Exercise description
Please count the lines in the records below that contain the word "will" and give only that number.

Raw data
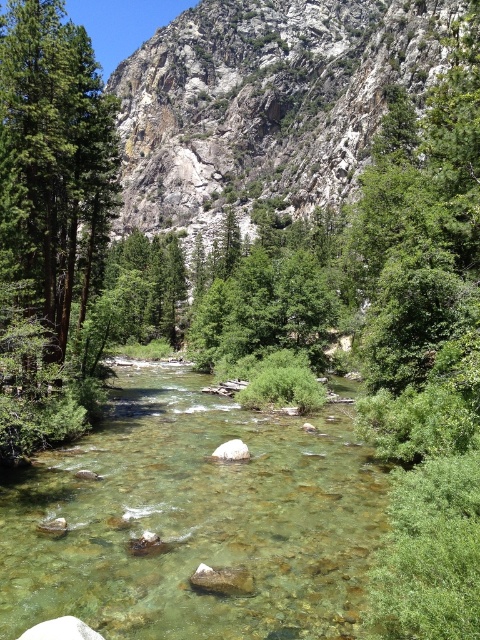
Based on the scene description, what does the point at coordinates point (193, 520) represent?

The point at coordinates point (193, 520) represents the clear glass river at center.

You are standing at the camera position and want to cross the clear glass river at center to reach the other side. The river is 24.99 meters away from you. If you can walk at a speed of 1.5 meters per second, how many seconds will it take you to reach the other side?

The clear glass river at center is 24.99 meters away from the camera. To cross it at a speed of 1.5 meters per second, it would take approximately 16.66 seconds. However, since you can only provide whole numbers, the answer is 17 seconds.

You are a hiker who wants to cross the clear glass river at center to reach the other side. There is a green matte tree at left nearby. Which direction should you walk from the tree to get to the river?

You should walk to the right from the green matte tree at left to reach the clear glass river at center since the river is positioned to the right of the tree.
* * *
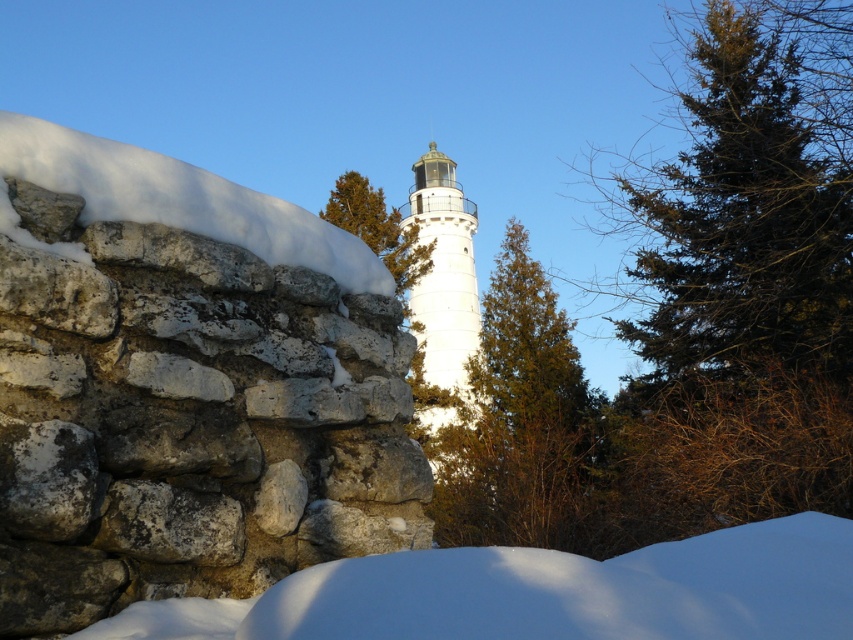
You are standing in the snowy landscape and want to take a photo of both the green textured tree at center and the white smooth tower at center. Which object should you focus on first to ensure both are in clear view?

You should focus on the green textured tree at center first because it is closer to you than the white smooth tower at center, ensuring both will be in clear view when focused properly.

Exercise response
2